--- PROVIDED DATA Enclosed Below ---
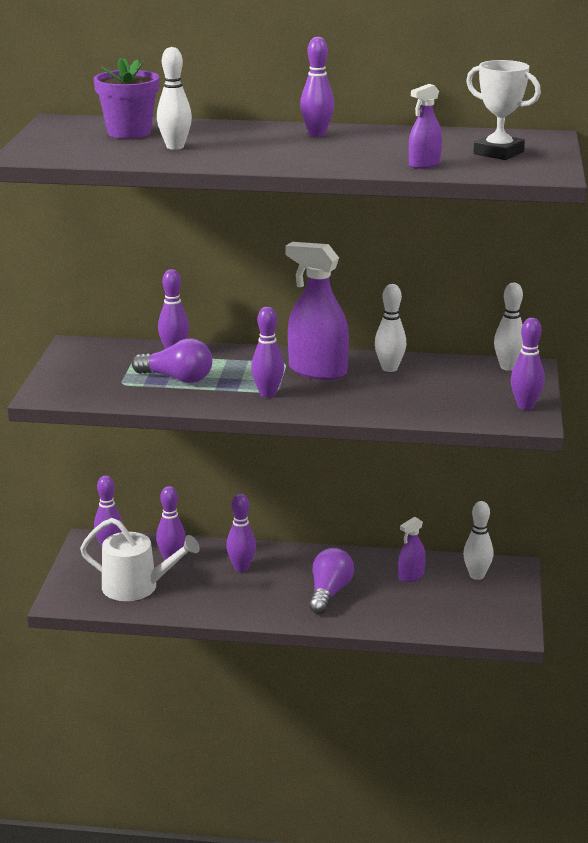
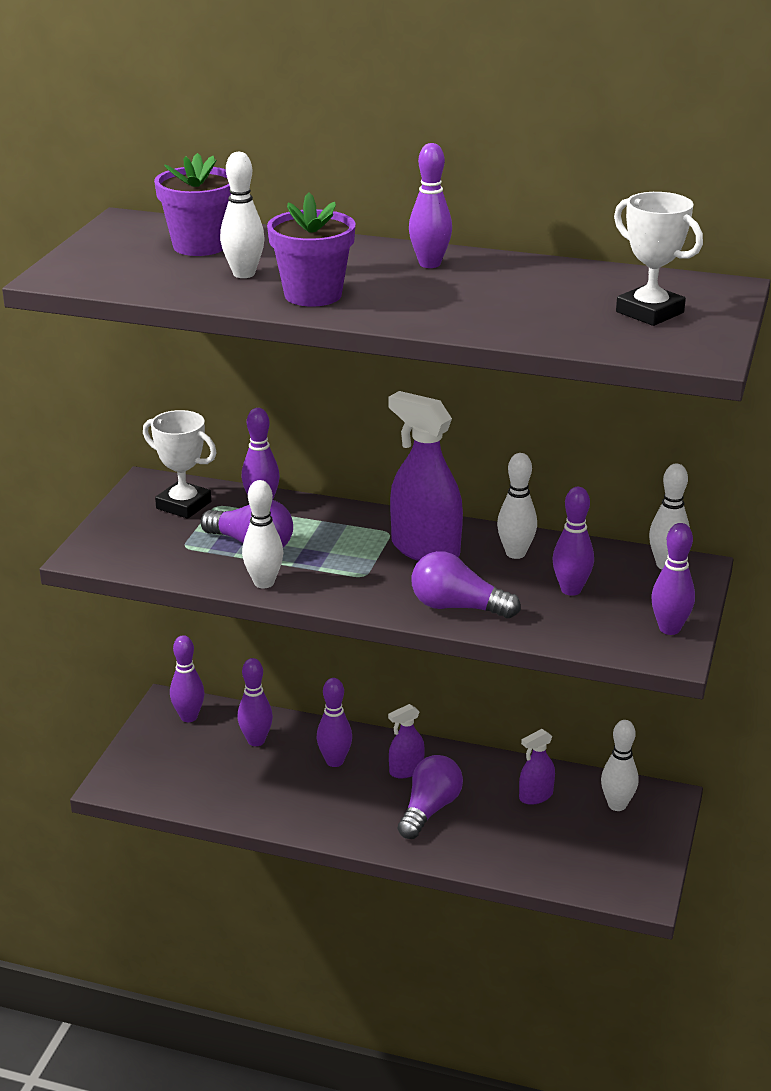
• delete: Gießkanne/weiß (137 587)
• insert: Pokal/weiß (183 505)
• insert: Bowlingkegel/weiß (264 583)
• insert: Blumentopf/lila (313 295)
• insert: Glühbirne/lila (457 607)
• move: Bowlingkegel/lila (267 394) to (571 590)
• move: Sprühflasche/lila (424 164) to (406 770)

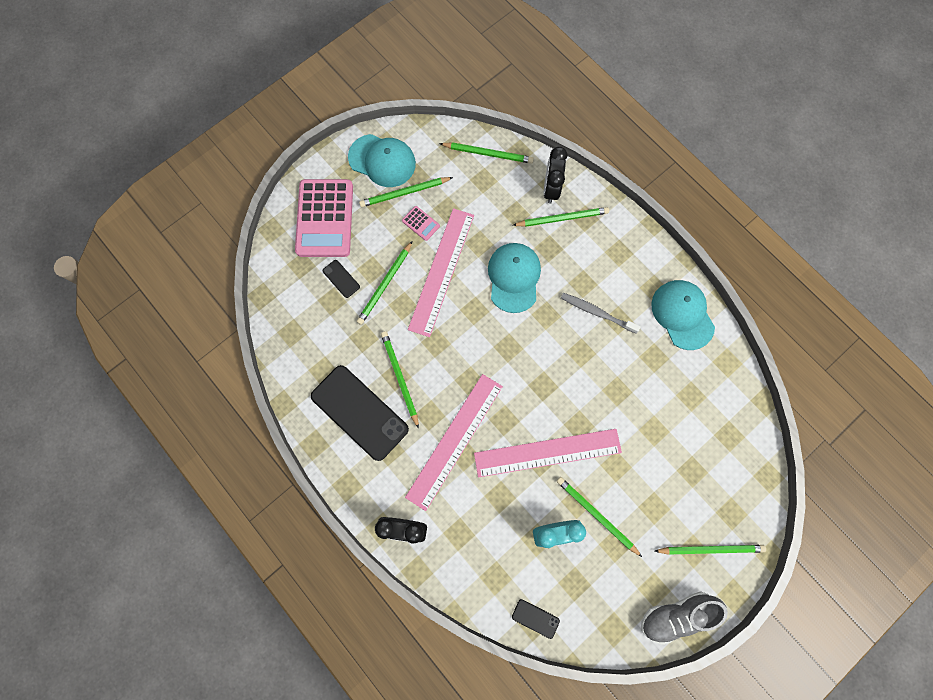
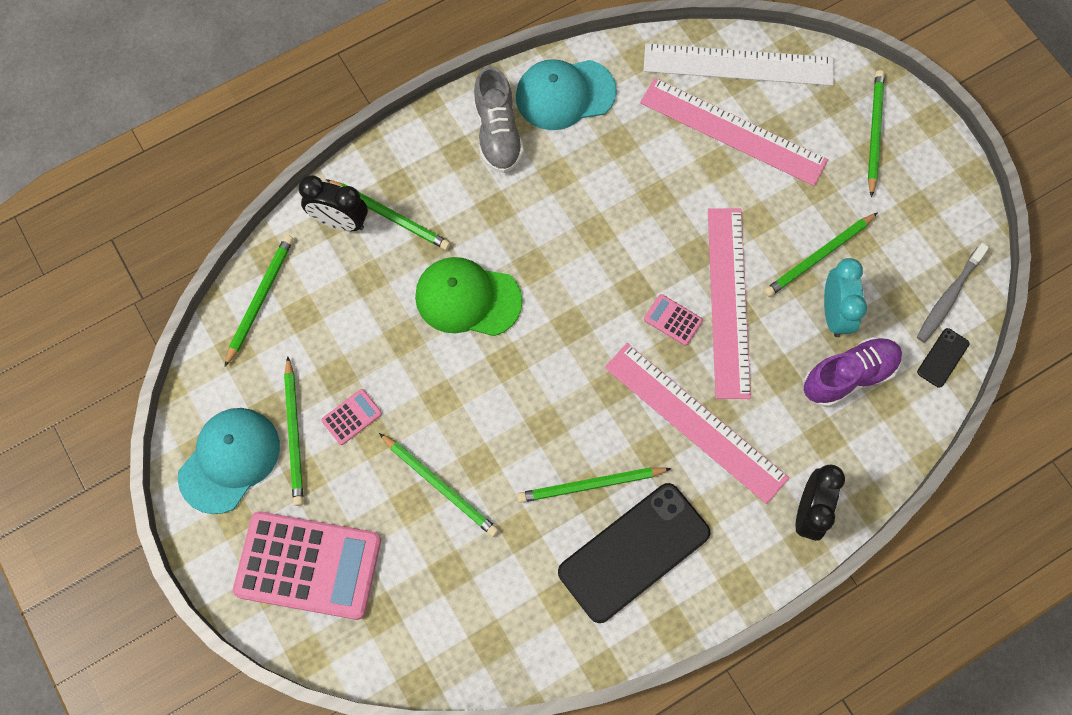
• delete: Handy/schwarz (341 279)
• insert: Lineal/weiß (738 65)
• insert: Taschenrechner/rosa (673 320)
• insert: Schuh/lila (848 376)
• move: Lineal/rosa (441 271) to (733 131)
• move: Zahnbürste/grau (597 312) to (948 297)
• move: Schuh/grau (676 615) to (497 133)
• recolor: Kappe/türkis (514 277) to Kappe/grün (467 298)
• rotate: Bleistift/grün (562 218) = (390 216) 120 degrees clockwise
--- End of Enclosed PROVIDED DATA ---
**WHAT IS NEEDED**
Leaving out the pictures, print exactly and only the lines from the one containing "to (571 590)" through the last line of the records.

**ANSWER TO THIS EXERCISE**
• move: Bowlingkegel/lila (267 394) to (571 590)
• move: Sprühflasche/lila (424 164) to (406 770)

• delete: Handy/schwarz (341 279)
• insert: Lineal/weiß (738 65)
• insert: Taschenrechner/rosa (673 320)
• insert: Schuh/lila (848 376)
• move: Lineal/rosa (441 271) to (733 131)
• move: Zahnbürste/grau (597 312) to (948 297)
• move: Schuh/grau (676 615) to (497 133)
• recolor: Kappe/türkis (514 277) to Kappe/grün (467 298)
• rotate: Bleistift/grün (562 218) = (390 216) 120 degrees clockwise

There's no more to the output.